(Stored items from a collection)
------------------------------------
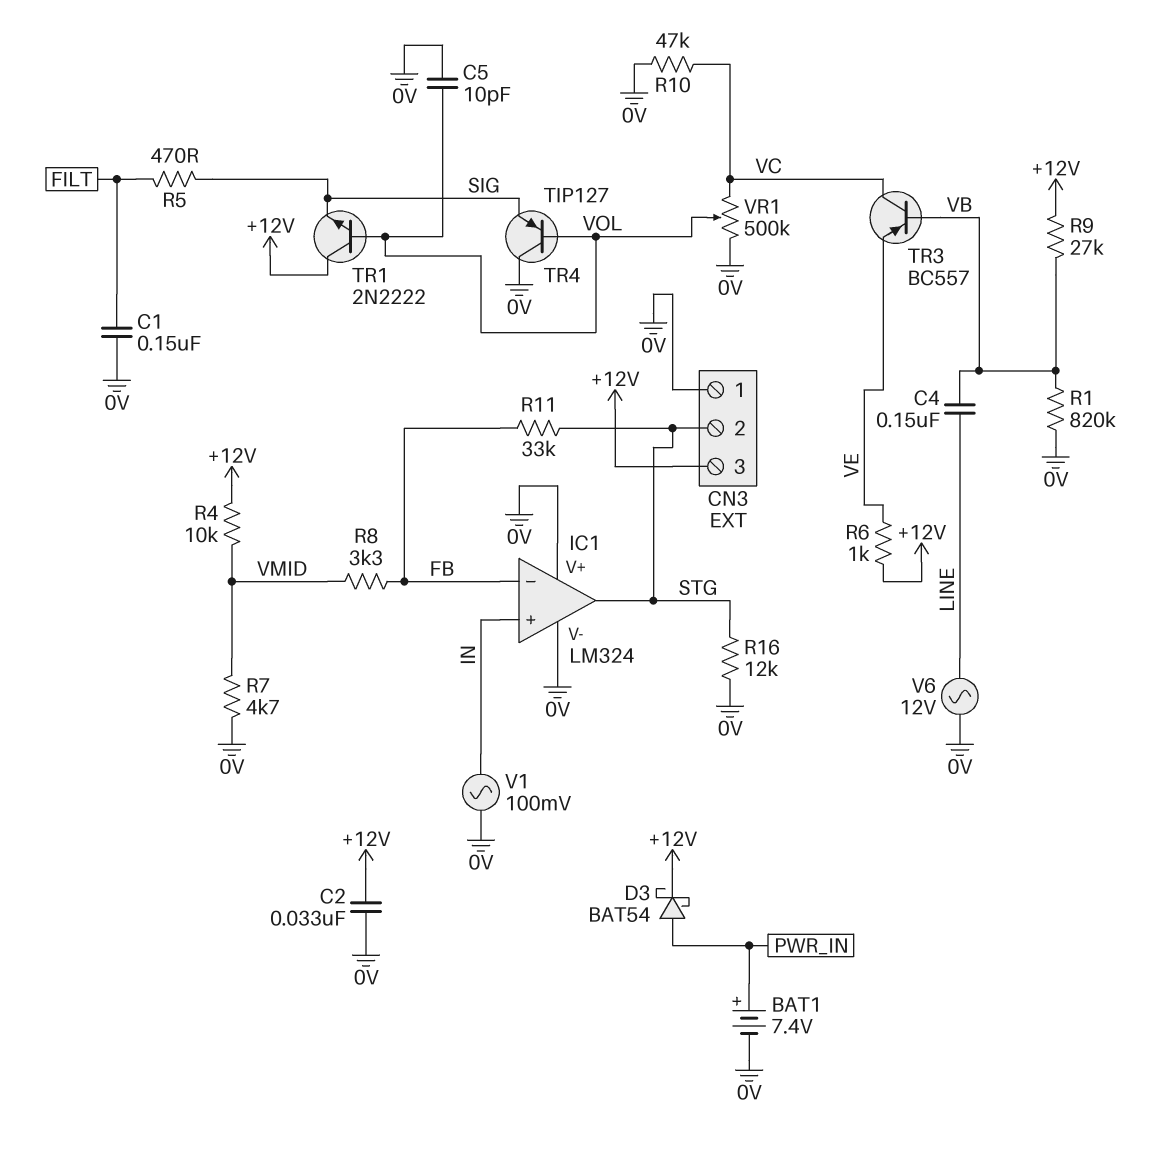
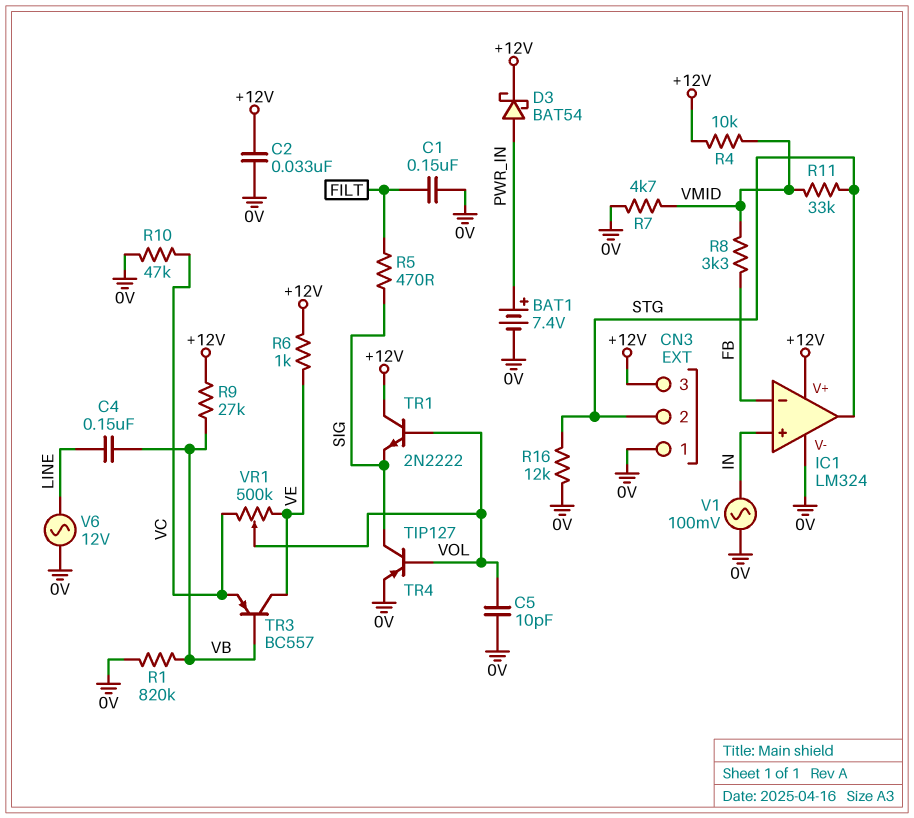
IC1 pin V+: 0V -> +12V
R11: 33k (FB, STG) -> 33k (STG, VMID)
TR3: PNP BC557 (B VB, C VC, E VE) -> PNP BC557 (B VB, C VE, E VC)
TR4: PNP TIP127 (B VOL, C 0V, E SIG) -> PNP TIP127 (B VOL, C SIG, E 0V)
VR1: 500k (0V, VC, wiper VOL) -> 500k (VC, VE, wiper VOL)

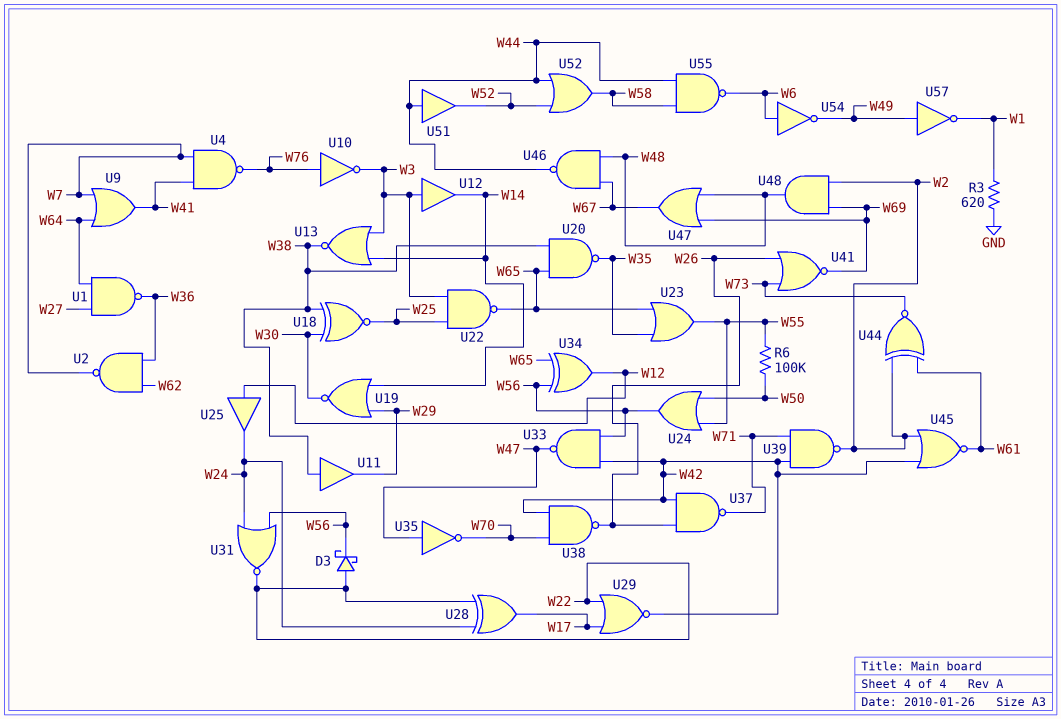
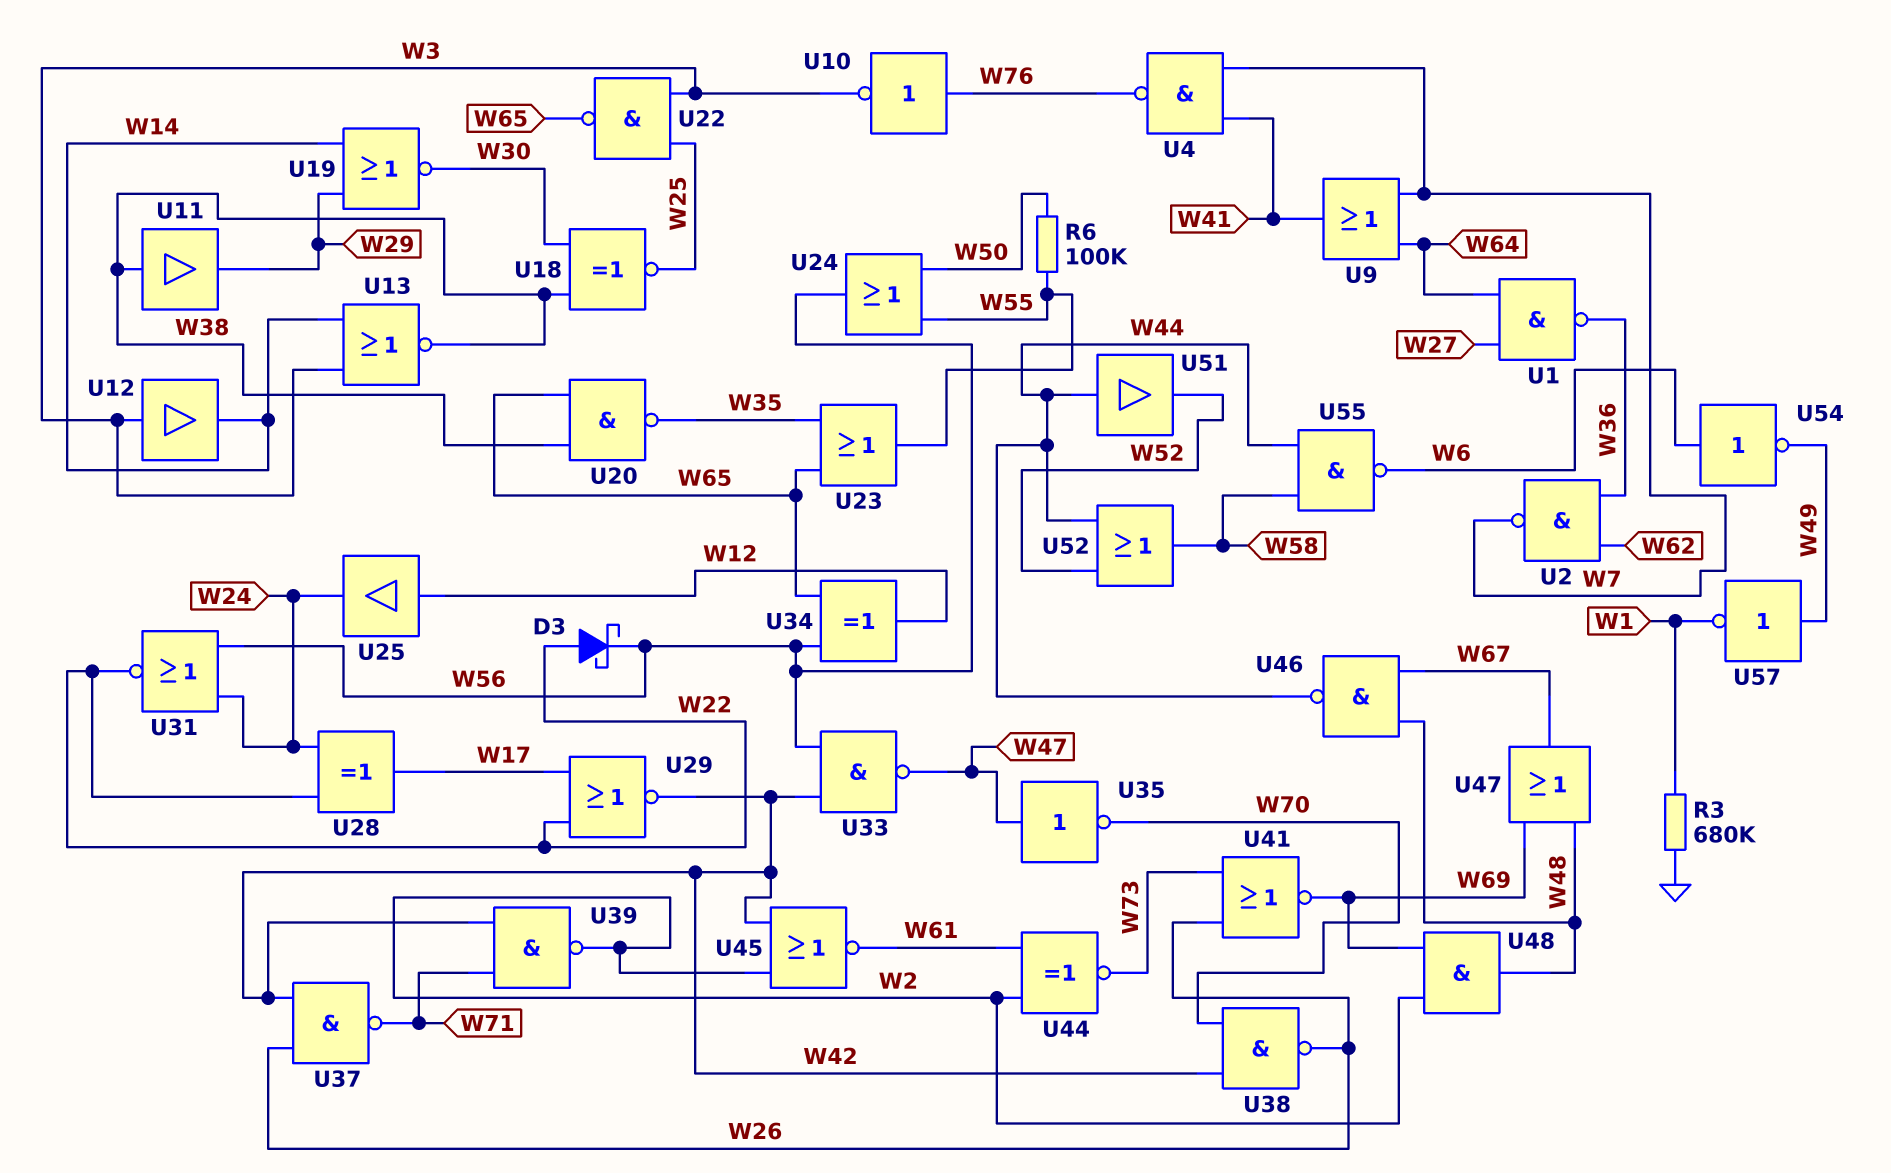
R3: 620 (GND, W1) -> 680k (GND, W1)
------------------------------------
→ Required work
Print every entry word for word; omit the pictures.

→ Task answer
IC1 pin V+: 0V -> +12V
R11: 33k (FB, STG) -> 33k (STG, VMID)
TR3: PNP BC557 (B VB, C VC, E VE) -> PNP BC557 (B VB, C VE, E VC)
TR4: PNP TIP127 (B VOL, C 0V, E SIG) -> PNP TIP127 (B VOL, C SIG, E 0V)
VR1: 500k (0V, VC, wiper VOL) -> 500k (VC, VE, wiper VOL)

R3: 620 (GND, W1) -> 680k (GND, W1)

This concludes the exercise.